=== Exercise aim ===
Read through the data and count the lines that contain the string "degrees"; give only the result.

'''

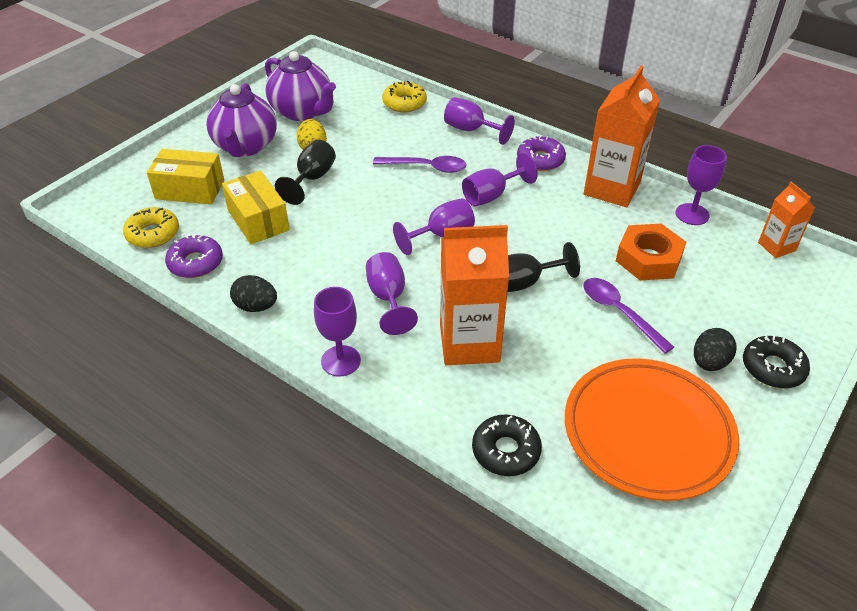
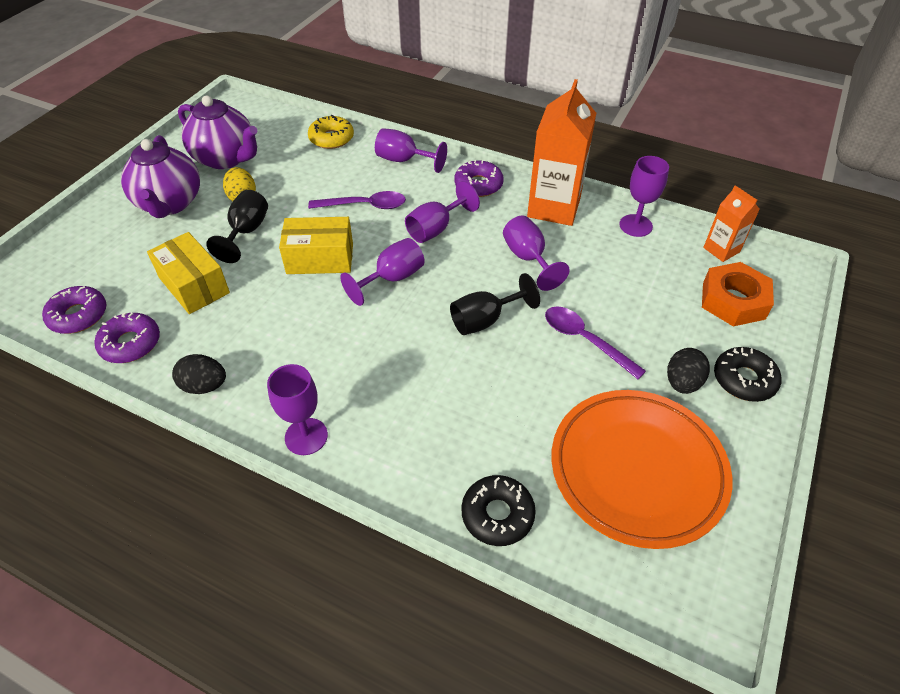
camera: 10 degrees left, 5 degrees up
(153, 234) = (78, 315): yellow donut -> purple donut
(190, 189) = (114, 259): yellow box -> yellow box (320, 258)
(388, 298) = (347, 356): purple goblet -> purple goblet (528, 258)
(469, 343) = (439, 396): orange carton -> none
(648, 259) = (603, 278): orange nut -> orange nut (733, 301)

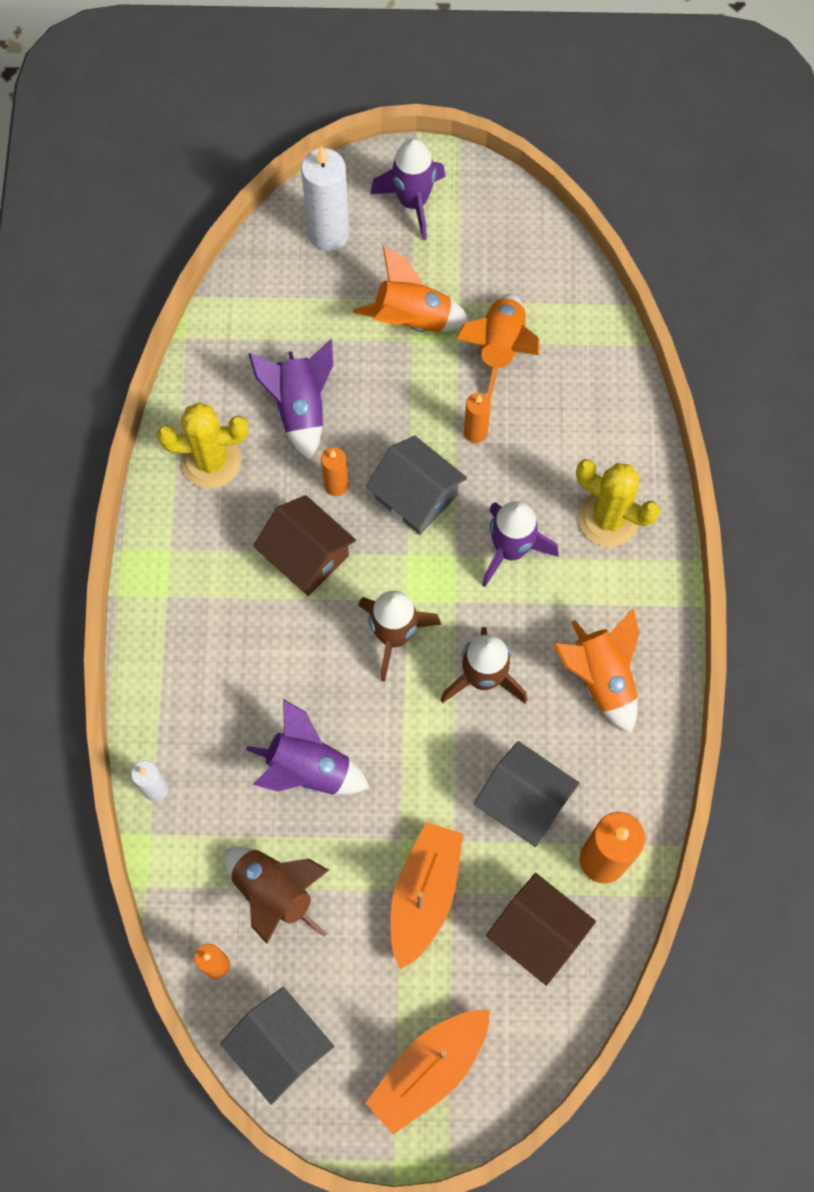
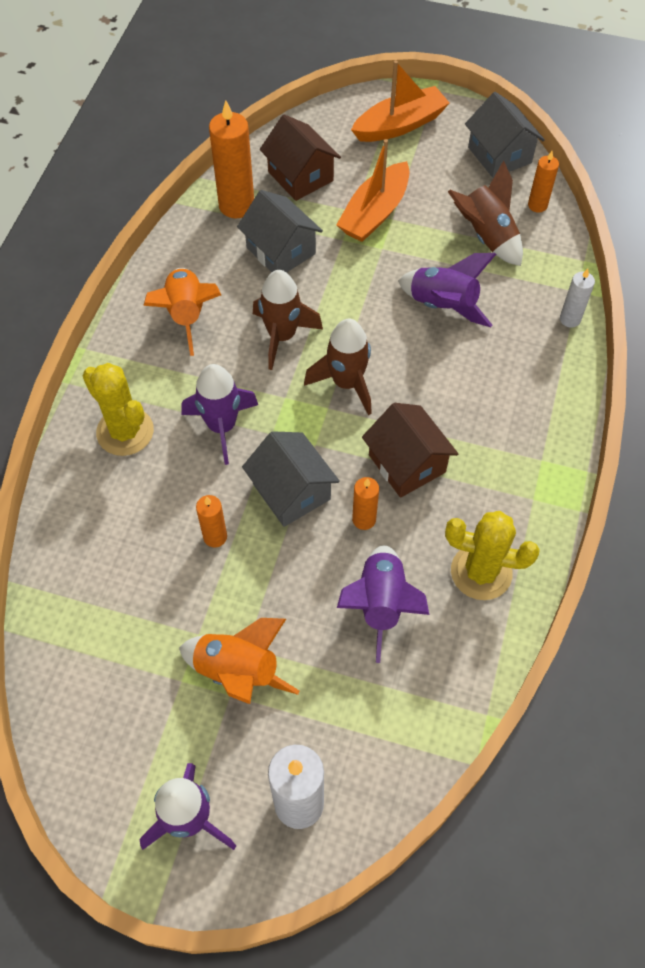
camera: 165 degrees left, 10 degrees down
(500, 348) = (158, 616): orange rocket -> none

'''

=== Written reply ===
2